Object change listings
------------------------------------------------------------------------
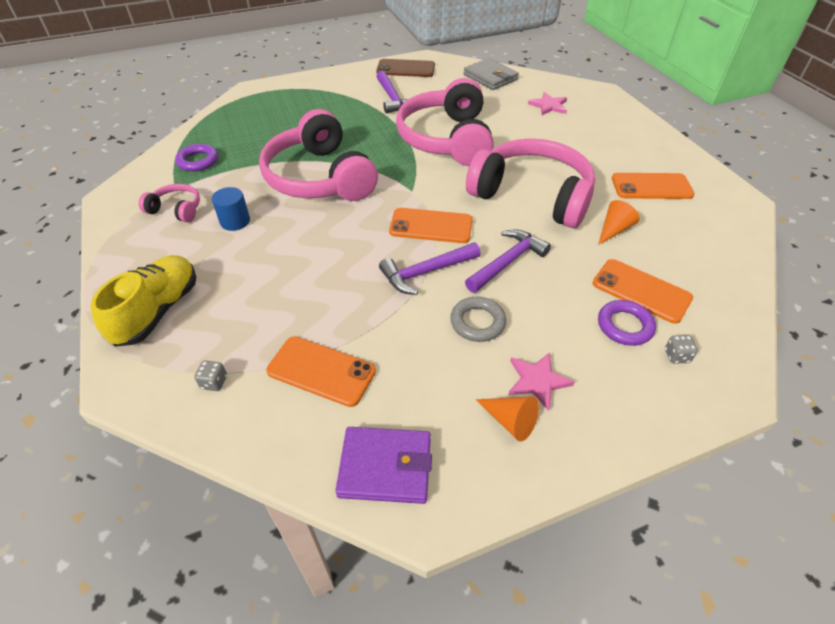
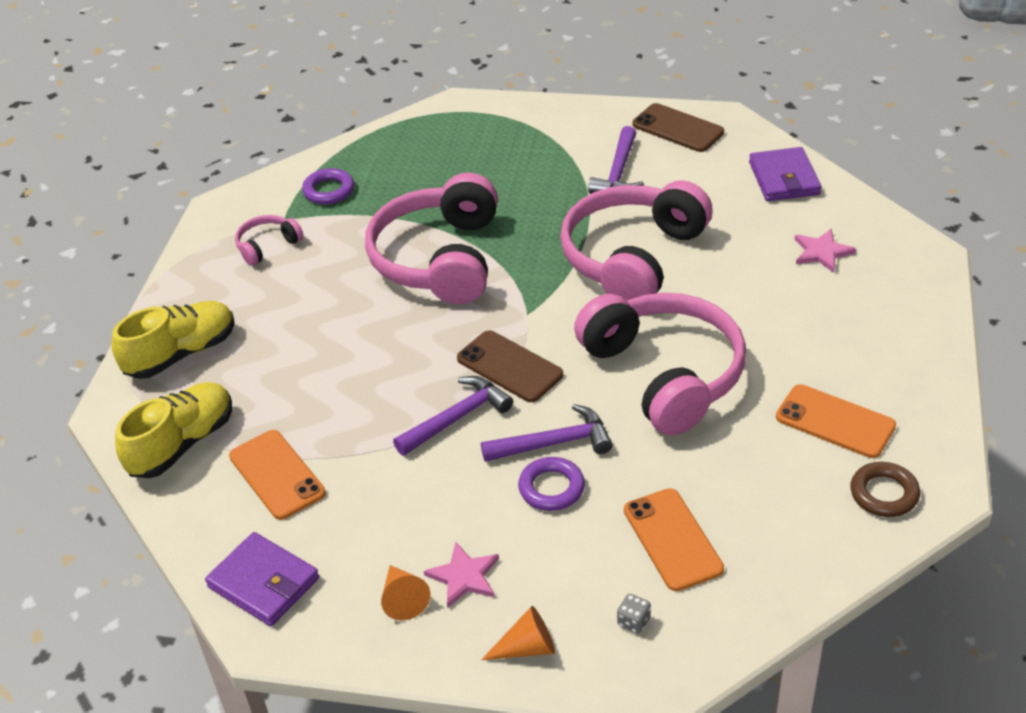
camera: 35 degrees right, 5 degrees down
(176, 210) = (267, 246): pink headphones -> pink headphones turned 90 degrees counterclockwise
(214, 382) = (182, 444): grey dice -> yellow shoe
(235, 221) = (314, 282): blue cylinder -> none
(426, 272) = (457, 418): purple hammer -> purple hammer turned 135 degrees clockwise
(431, 226) = (509, 367): orange phone -> brown phone
(477, 322) = (460, 494): grey ring -> none
(490, 77) = (784, 178): grey wallet -> purple wallet
(614, 230) = (720, 457): orange cone -> orange cone (527, 648)
(624, 326) = (611, 567): purple ring -> purple ring (551, 488)
(719, 215) = (884, 494): none -> brown ring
------------------------------------------------------------------------
WORK REQUEST: The required output is every line of the entries, starting at the one that contains "(490, 77) = (784, 178): grey" and ending at the last, copied exactly.

ANSWER BOX:
(490, 77) = (784, 178): grey wallet -> purple wallet
(614, 230) = (720, 457): orange cone -> orange cone (527, 648)
(624, 326) = (611, 567): purple ring -> purple ring (551, 488)
(719, 215) = (884, 494): none -> brown ring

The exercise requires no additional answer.